What you need to do: Write the records out exactly as shown. No pictures.

* * * * * * * * *

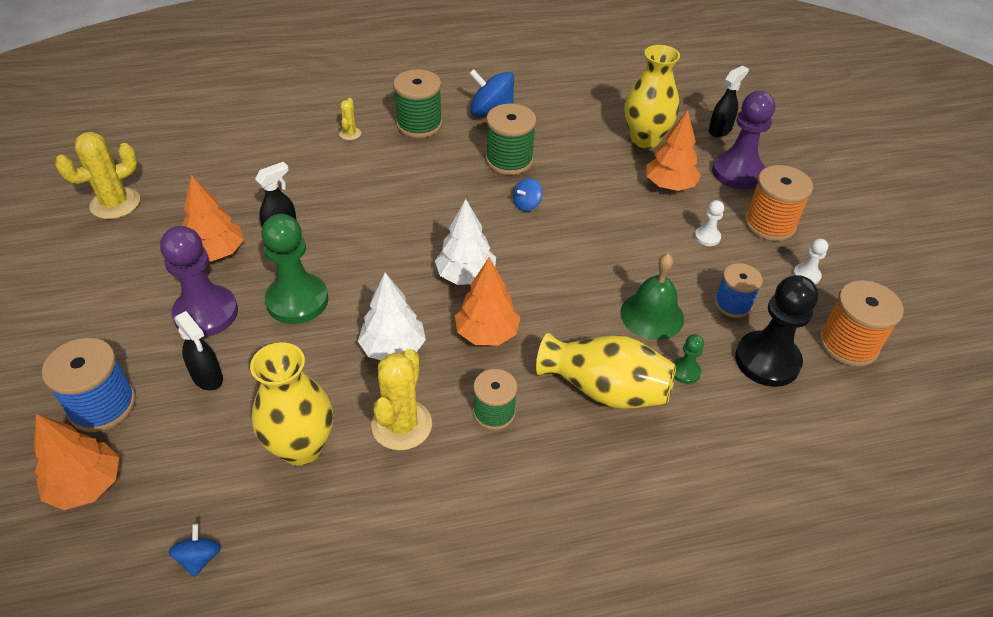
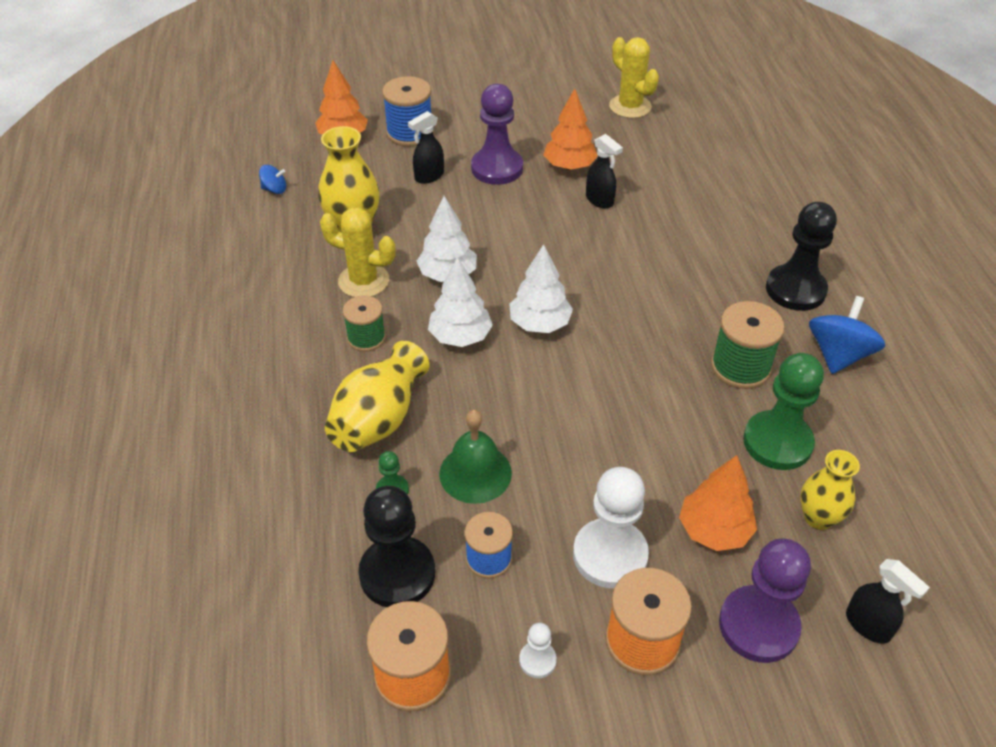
camera: 95 degrees right, 0 degrees up
(297, 301) = (509, 215): green pawn -> green pawn (777, 442)
(350, 133) = (764, 236): yellow cactus -> none
(419, 124) = (795, 290): green spool -> black pawn
(487, 333) = (460, 336): orange tree -> white tree
(526, 204) = (657, 378): blue spinning top -> none
(645, 139) = (818, 518): yellow vase -> yellow vase, size x0.66
(707, 237) = (610, 555): white pawn -> white pawn, size x2.17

* * * * * * * * *

Your solution:
camera: 95 degrees right, 0 degrees up
(297, 301) = (509, 215): green pawn -> green pawn (777, 442)
(350, 133) = (764, 236): yellow cactus -> none
(419, 124) = (795, 290): green spool -> black pawn
(487, 333) = (460, 336): orange tree -> white tree
(526, 204) = (657, 378): blue spinning top -> none
(645, 139) = (818, 518): yellow vase -> yellow vase, size x0.66
(707, 237) = (610, 555): white pawn -> white pawn, size x2.17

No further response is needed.